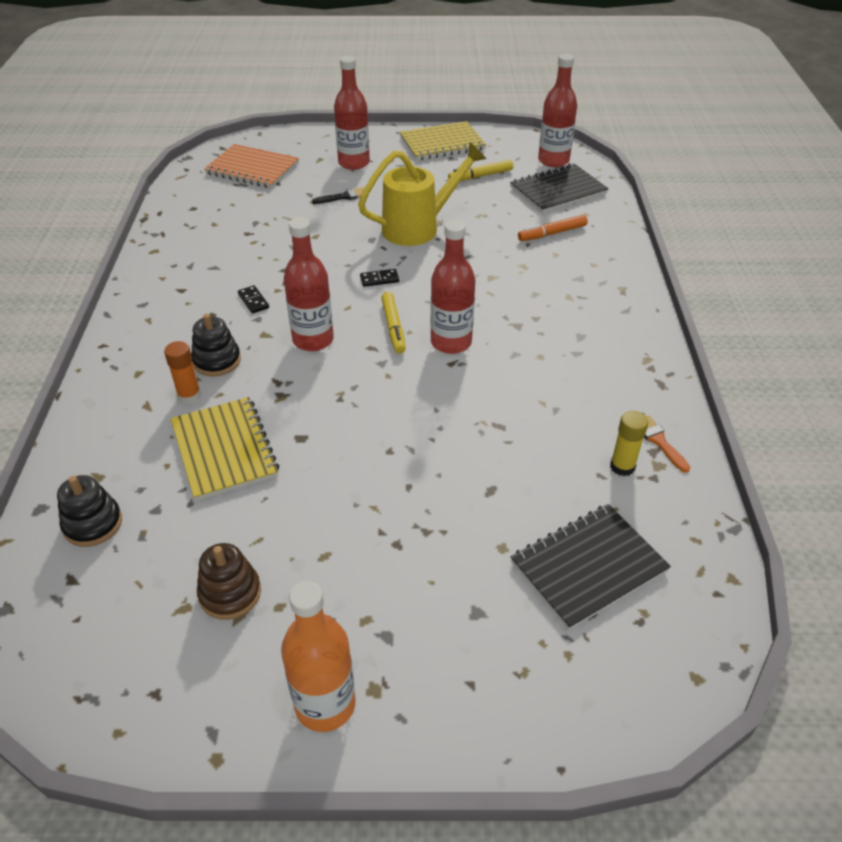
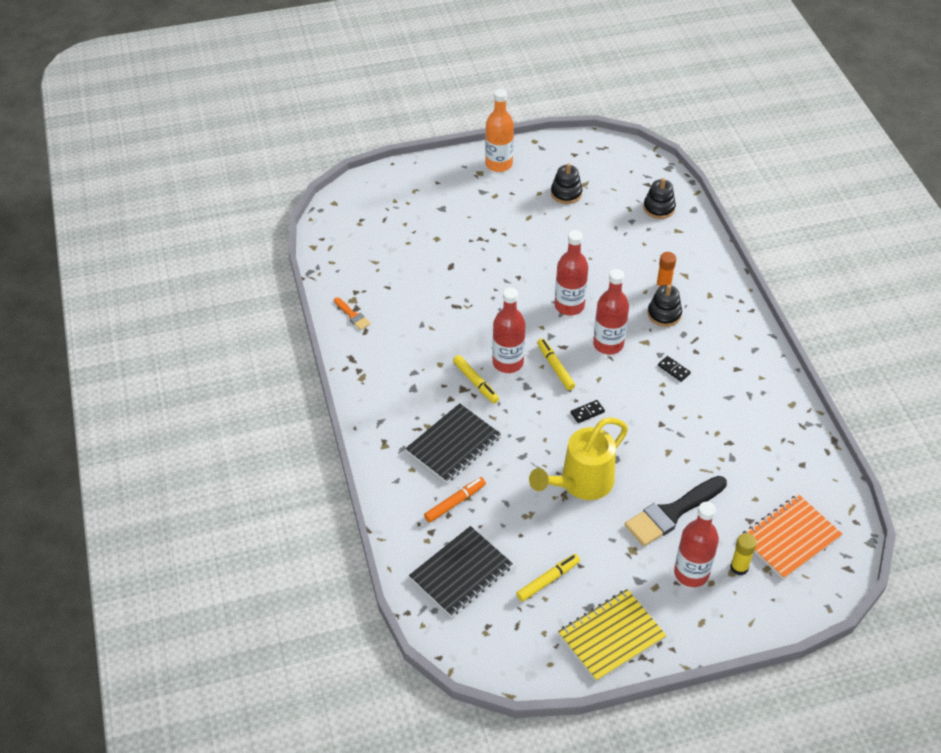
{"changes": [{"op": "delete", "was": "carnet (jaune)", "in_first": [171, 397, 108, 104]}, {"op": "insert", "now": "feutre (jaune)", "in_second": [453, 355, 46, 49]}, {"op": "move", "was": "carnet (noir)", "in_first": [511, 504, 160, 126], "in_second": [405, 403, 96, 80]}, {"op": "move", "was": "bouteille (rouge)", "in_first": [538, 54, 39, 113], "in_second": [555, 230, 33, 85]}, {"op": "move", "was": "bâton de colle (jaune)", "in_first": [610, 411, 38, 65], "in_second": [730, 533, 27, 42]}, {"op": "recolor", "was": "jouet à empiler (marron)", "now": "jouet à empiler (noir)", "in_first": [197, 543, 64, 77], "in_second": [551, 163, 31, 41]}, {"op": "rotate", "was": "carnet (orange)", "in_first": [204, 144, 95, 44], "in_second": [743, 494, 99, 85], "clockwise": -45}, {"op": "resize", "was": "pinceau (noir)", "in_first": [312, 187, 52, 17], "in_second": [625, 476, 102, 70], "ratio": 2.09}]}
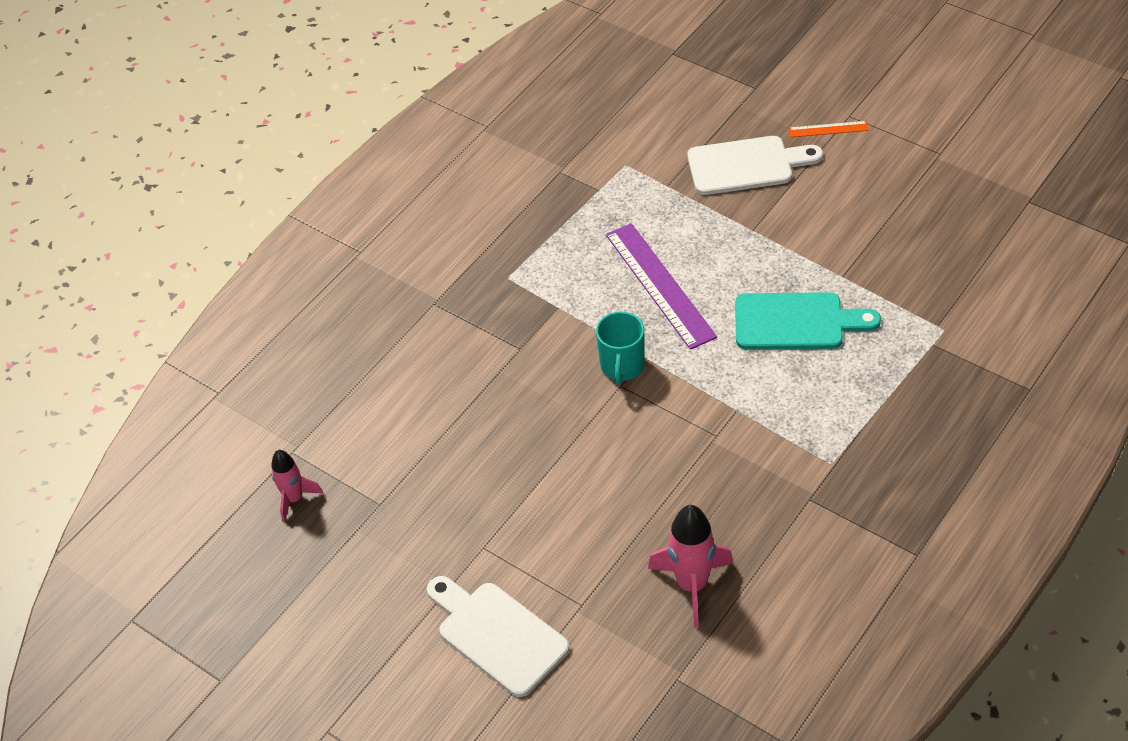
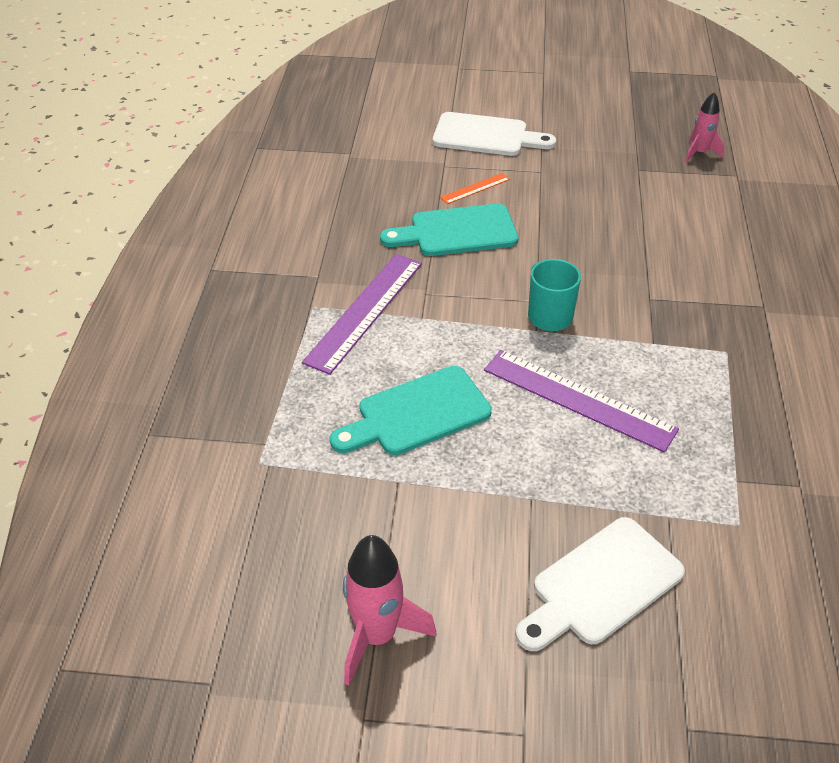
{"changes": [{"op": "insert", "now": "règle (violet)", "in_second": [302, 254, 120, 121]}, {"op": "insert", "now": "planche à découper (turquoise)", "in_second": [380, 203, 138, 53]}, {"op": "move", "was": "fusée (rose)", "in_first": [648, 505, 85, 123], "in_second": [343, 535, 94, 151]}, {"op": "move", "was": "règle (orange)", "in_first": [789, 121, 80, 16], "in_second": [440, 173, 70, 31]}]}
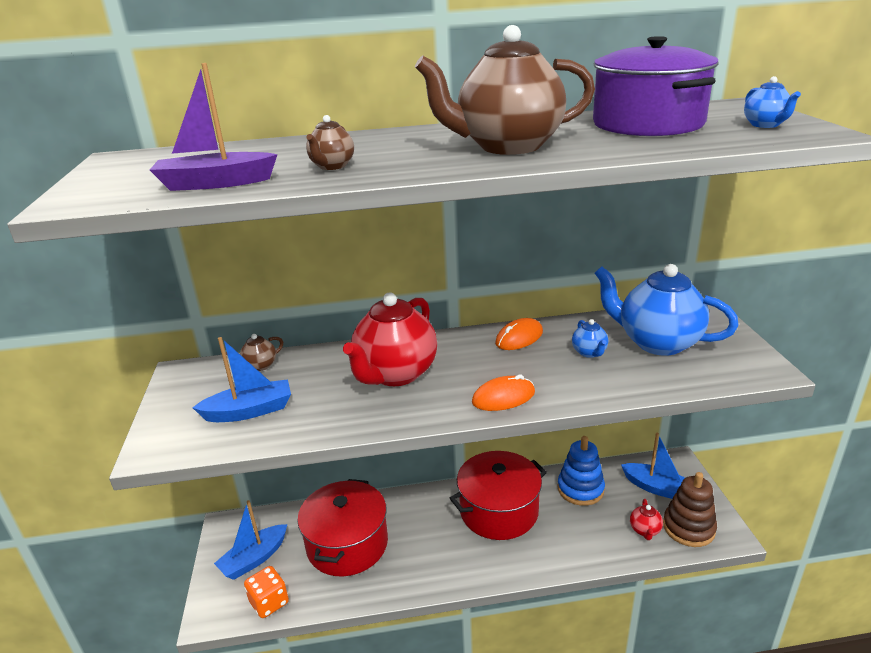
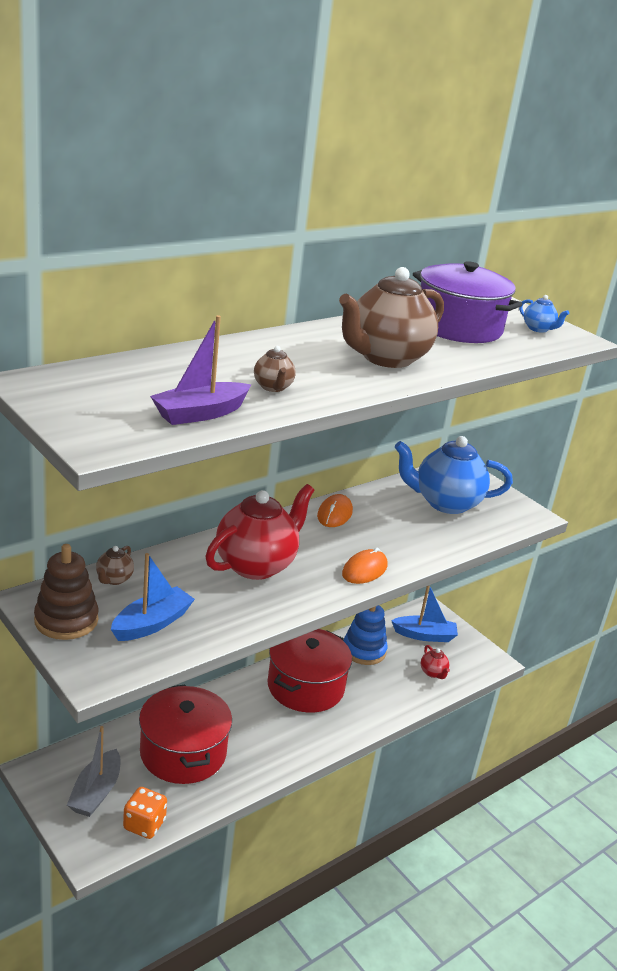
{"changes": [{"op": "delete", "was": "théière (bleu)", "in_first": [572, 319, 36, 39]}, {"op": "move", "was": "jouet à empiler (marron)", "in_first": [663, 472, 54, 75], "in_second": [34, 544, 64, 96]}, {"op": "recolor", "was": "bateau (bleu)", "now": "bateau (gris)", "in_first": [214, 500, 73, 80], "in_second": [67, 726, 53, 91]}, {"op": "rotate", "was": "théière (rouge)", "in_first": [343, 293, 94, 93], "in_second": [206, 484, 108, 96], "clockwise": -135}]}
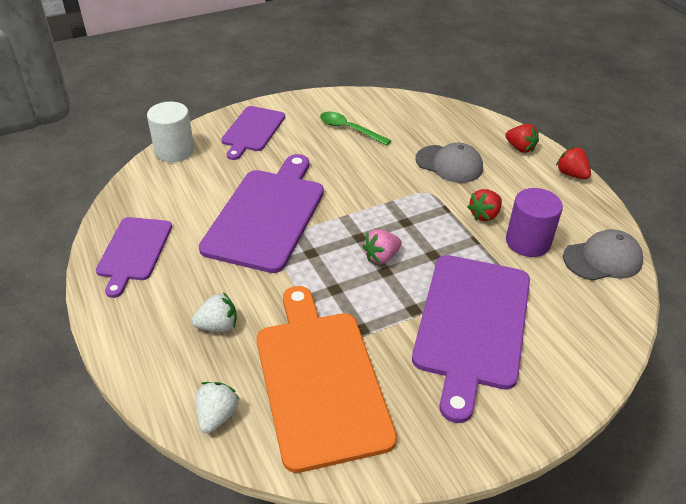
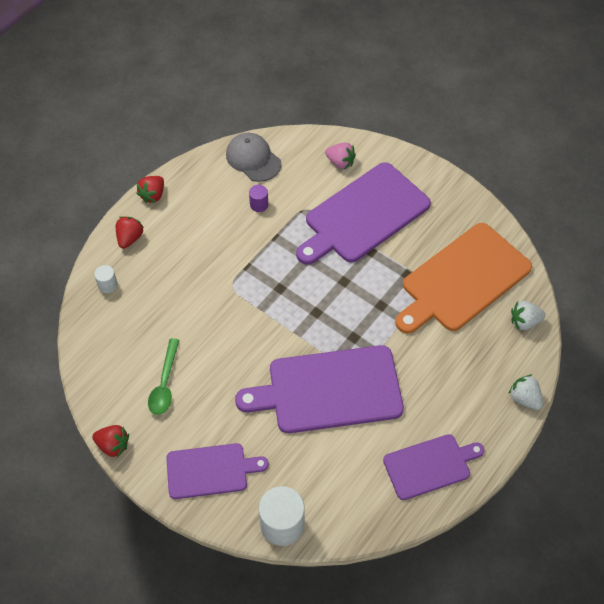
{"changes": [{"op": "delete", "was": "casquette (gris)", "in_first": [416, 143, 67, 40]}, {"op": "insert", "now": "cylindre (blanc)", "in_second": [94, 265, 24, 28]}, {"op": "move", "was": "fraise (blanc)", "in_first": [191, 292, 45, 40], "in_second": [508, 375, 35, 35]}, {"op": "move", "was": "fraise (rose)", "in_first": [363, 229, 39, 35], "in_second": [325, 143, 31, 27]}, {"op": "move", "was": "fraise (rouge)", "in_first": [468, 189, 34, 32], "in_second": [92, 425, 37, 33]}, {"op": "rotate", "was": "planche à découper (violet)", "in_first": [412, 255, 118, 168], "in_second": [296, 162, 135, 103], "clockwise": 150}, {"op": "resize", "was": "cylindre (violet)", "in_first": [506, 188, 57, 69], "in_second": [249, 185, 19, 27], "ratio": 0.51}]}
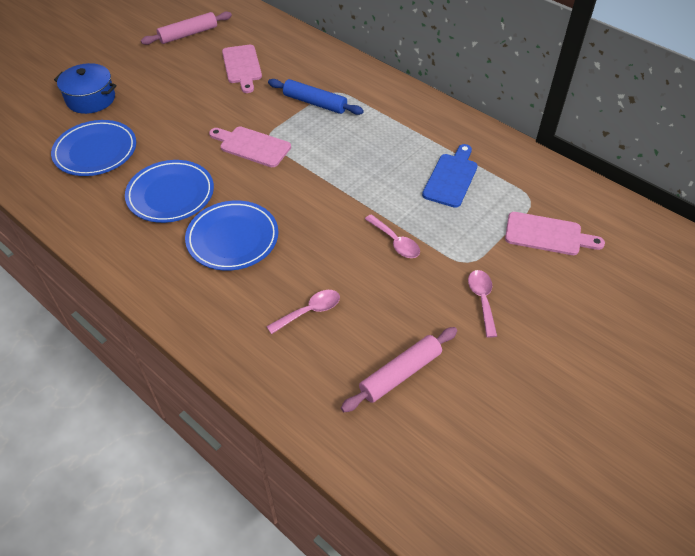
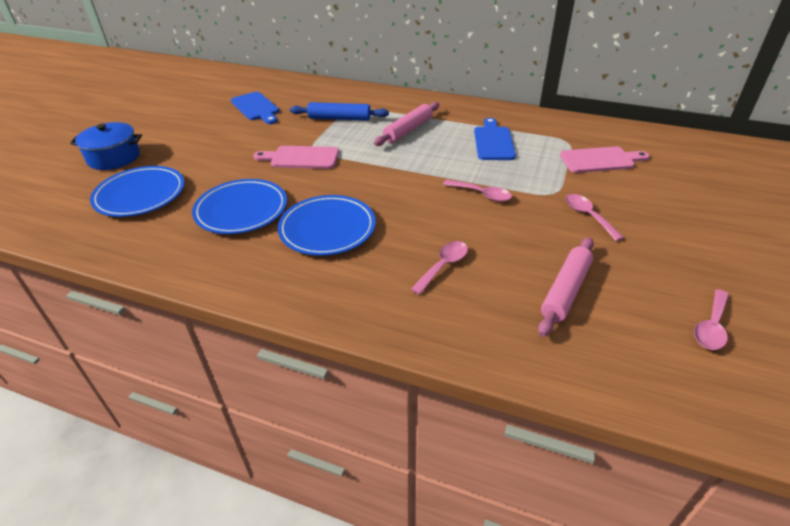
{"changes": [{"op": "insert", "now": "cuillère (rose)", "in_second": [694, 289, 35, 61]}, {"op": "move", "was": "rouleau à pâtisserie (rose)", "in_first": [141, 12, 91, 33], "in_second": [374, 102, 65, 44]}, {"op": "recolor", "was": "planche à découper (rose)", "now": "planche à découper (bleu)", "in_first": [222, 45, 40, 48], "in_second": [231, 92, 48, 32]}]}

========================================

Prompt - All of the entries above are to be transcribed word for word, with no pictures included.

Answer to the exercise -
{"changes": [{"op": "delete", "was": "carnet (jaune)", "in_first": [171, 397, 108, 104]}, {"op": "insert", "now": "feutre (jaune)", "in_second": [453, 355, 46, 49]}, {"op": "move", "was": "carnet (noir)", "in_first": [511, 504, 160, 126], "in_second": [405, 403, 96, 80]}, {"op": "move", "was": "bouteille (rouge)", "in_first": [538, 54, 39, 113], "in_second": [555, 230, 33, 85]}, {"op": "move", "was": "bâton de colle (jaune)", "in_first": [610, 411, 38, 65], "in_second": [730, 533, 27, 42]}, {"op": "recolor", "was": "jouet à empiler (marron)", "now": "jouet à empiler (noir)", "in_first": [197, 543, 64, 77], "in_second": [551, 163, 31, 41]}, {"op": "rotate", "was": "carnet (orange)", "in_first": [204, 144, 95, 44], "in_second": [743, 494, 99, 85], "clockwise": -45}, {"op": "resize", "was": "pinceau (noir)", "in_first": [312, 187, 52, 17], "in_second": [625, 476, 102, 70], "ratio": 2.09}]}
{"changes": [{"op": "insert", "now": "règle (violet)", "in_second": [302, 254, 120, 121]}, {"op": "insert", "now": "planche à découper (turquoise)", "in_second": [380, 203, 138, 53]}, {"op": "move", "was": "fusée (rose)", "in_first": [648, 505, 85, 123], "in_second": [343, 535, 94, 151]}, {"op": "move", "was": "règle (orange)", "in_first": [789, 121, 80, 16], "in_second": [440, 173, 70, 31]}]}
{"changes": [{"op": "delete", "was": "théière (bleu)", "in_first": [572, 319, 36, 39]}, {"op": "move", "was": "jouet à empiler (marron)", "in_first": [663, 472, 54, 75], "in_second": [34, 544, 64, 96]}, {"op": "recolor", "was": "bateau (bleu)", "now": "bateau (gris)", "in_first": [214, 500, 73, 80], "in_second": [67, 726, 53, 91]}, {"op": "rotate", "was": "théière (rouge)", "in_first": [343, 293, 94, 93], "in_second": [206, 484, 108, 96], "clockwise": -135}]}
{"changes": [{"op": "delete", "was": "casquette (gris)", "in_first": [416, 143, 67, 40]}, {"op": "insert", "now": "cylindre (blanc)", "in_second": [94, 265, 24, 28]}, {"op": "move", "was": "fraise (blanc)", "in_first": [191, 292, 45, 40], "in_second": [508, 375, 35, 35]}, {"op": "move", "was": "fraise (rose)", "in_first": [363, 229, 39, 35], "in_second": [325, 143, 31, 27]}, {"op": "move", "was": "fraise (rouge)", "in_first": [468, 189, 34, 32], "in_second": [92, 425, 37, 33]}, {"op": "rotate", "was": "planche à découper (violet)", "in_first": [412, 255, 118, 168], "in_second": [296, 162, 135, 103], "clockwise": 150}, {"op": "resize", "was": "cylindre (violet)", "in_first": [506, 188, 57, 69], "in_second": [249, 185, 19, 27], "ratio": 0.51}]}
{"changes": [{"op": "insert", "now": "cuillère (rose)", "in_second": [694, 289, 35, 61]}, {"op": "move", "was": "rouleau à pâtisserie (rose)", "in_first": [141, 12, 91, 33], "in_second": [374, 102, 65, 44]}, {"op": "recolor", "was": "planche à découper (rose)", "now": "planche à découper (bleu)", "in_first": [222, 45, 40, 48], "in_second": [231, 92, 48, 32]}]}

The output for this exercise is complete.